— Dataset extract —
----
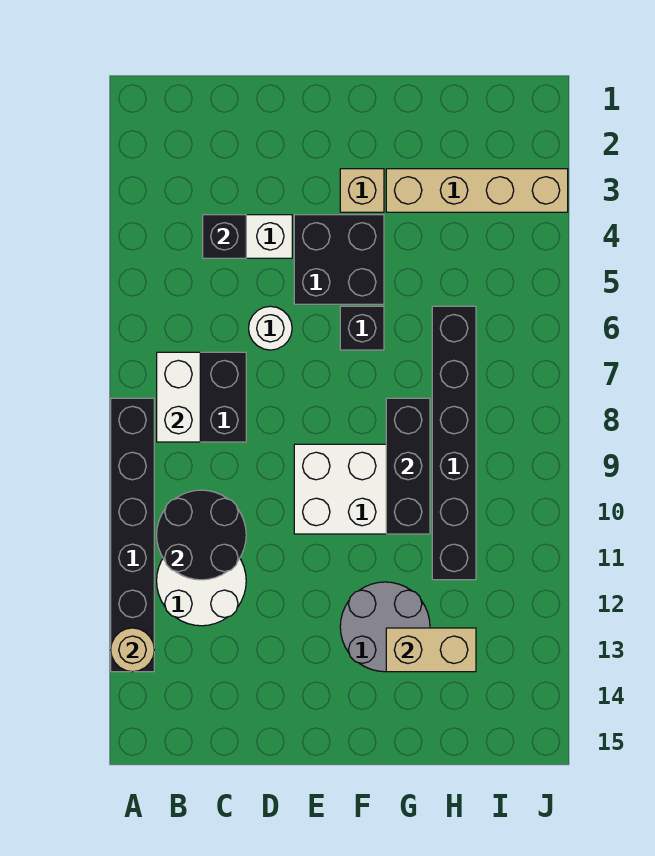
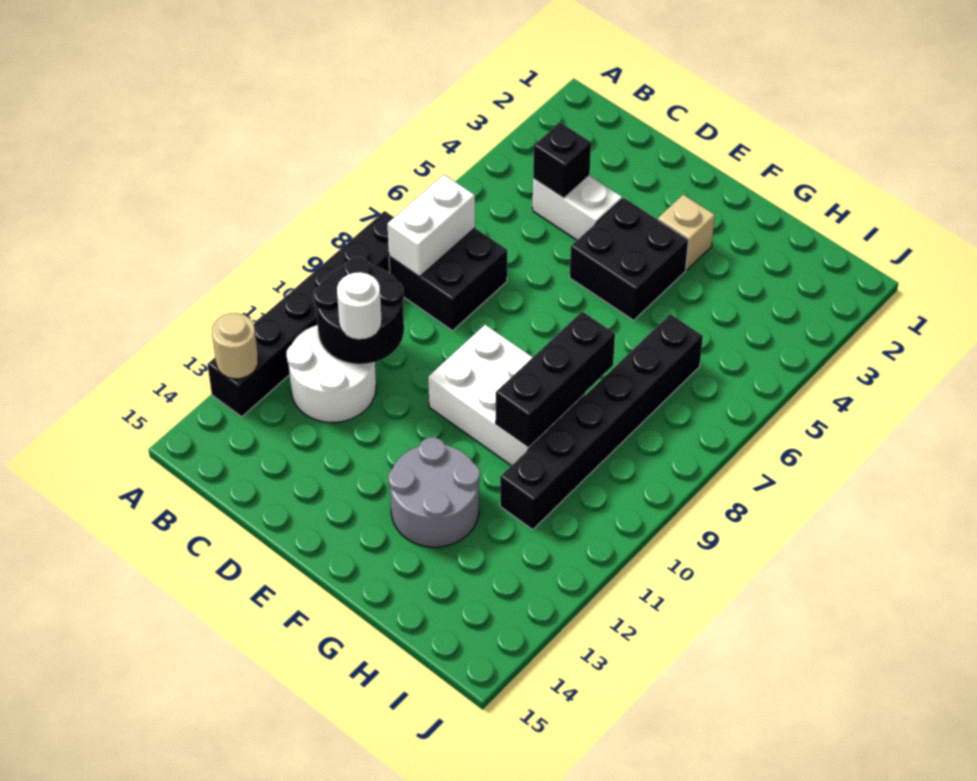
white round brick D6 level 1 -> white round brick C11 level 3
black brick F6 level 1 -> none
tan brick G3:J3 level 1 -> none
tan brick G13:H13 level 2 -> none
----
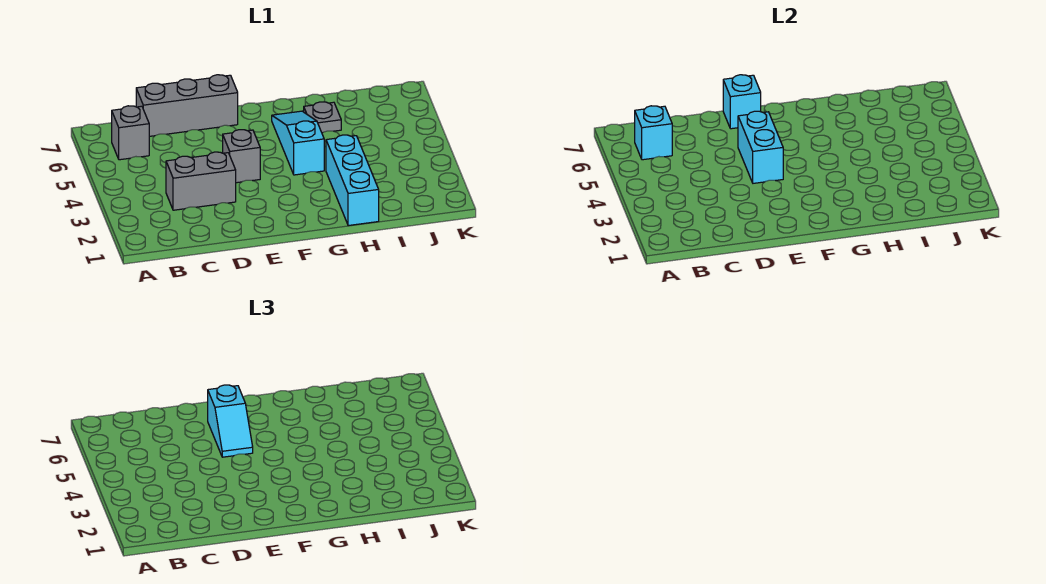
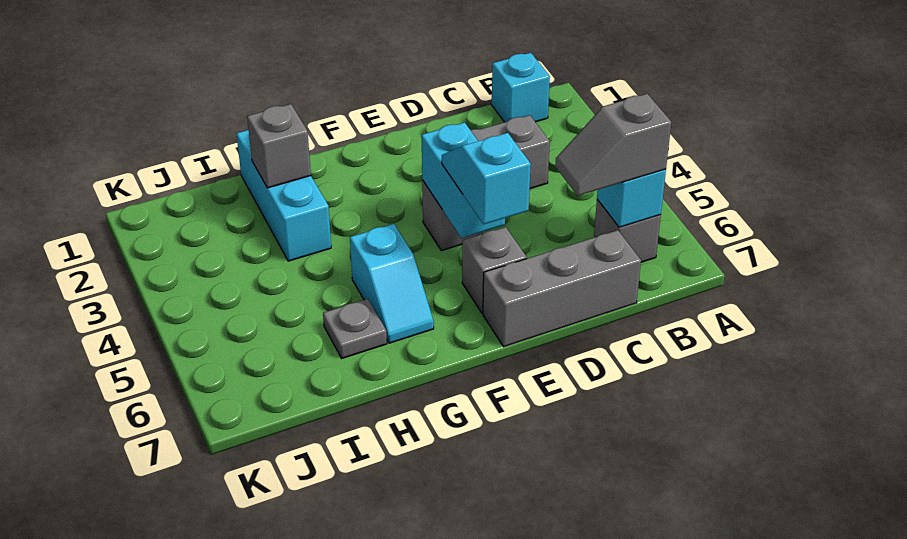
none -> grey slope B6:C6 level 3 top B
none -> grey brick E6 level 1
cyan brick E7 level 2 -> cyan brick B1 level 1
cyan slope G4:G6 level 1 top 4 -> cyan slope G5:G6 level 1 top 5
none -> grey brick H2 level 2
----
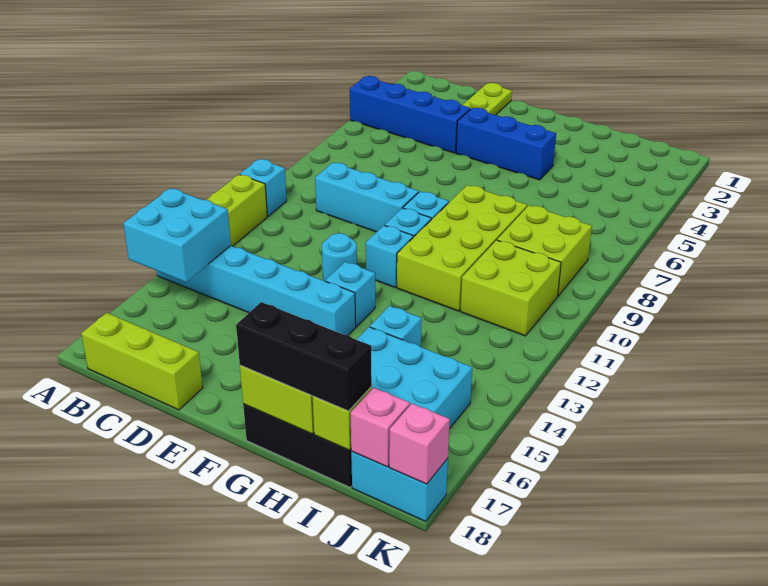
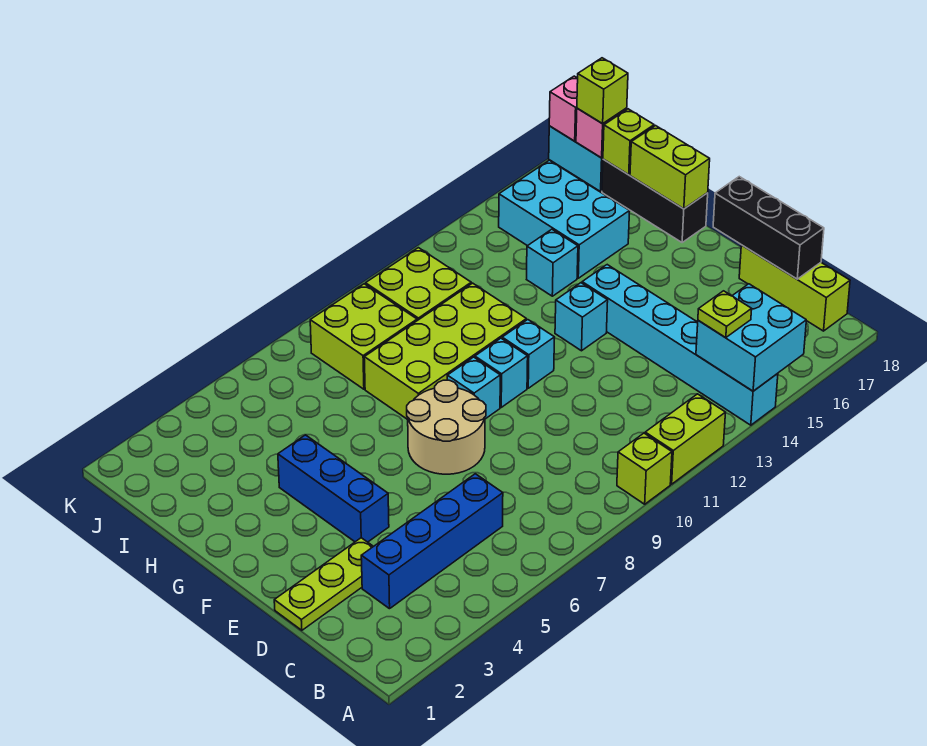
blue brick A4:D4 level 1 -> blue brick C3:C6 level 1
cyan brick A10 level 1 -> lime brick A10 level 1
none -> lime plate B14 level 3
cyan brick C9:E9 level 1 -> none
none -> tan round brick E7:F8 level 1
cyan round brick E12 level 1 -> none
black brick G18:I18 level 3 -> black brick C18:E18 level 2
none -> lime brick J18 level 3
----
— Directions —
Above are the entries. Output exactly the lines beginning with the line that has "white round brick D6" and ending with the line that has "tan brick G13:H13 level 2 -> none".

— Output below —
white round brick D6 level 1 -> white round brick C11 level 3
black brick F6 level 1 -> none
tan brick G3:J3 level 1 -> none
tan brick G13:H13 level 2 -> none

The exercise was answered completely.